**WHAT THE TASK REQUIRES:** Every line in the data below that includes "none" belongs in the answer, copied as it stands.

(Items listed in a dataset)
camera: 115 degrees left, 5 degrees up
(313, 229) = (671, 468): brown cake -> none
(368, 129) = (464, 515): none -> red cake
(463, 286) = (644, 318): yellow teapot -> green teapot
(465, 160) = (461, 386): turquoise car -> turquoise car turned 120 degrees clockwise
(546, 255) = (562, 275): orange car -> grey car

**WRITTEN RESPONSE:**
(313, 229) = (671, 468): brown cake -> none
(368, 129) = (464, 515): none -> red cake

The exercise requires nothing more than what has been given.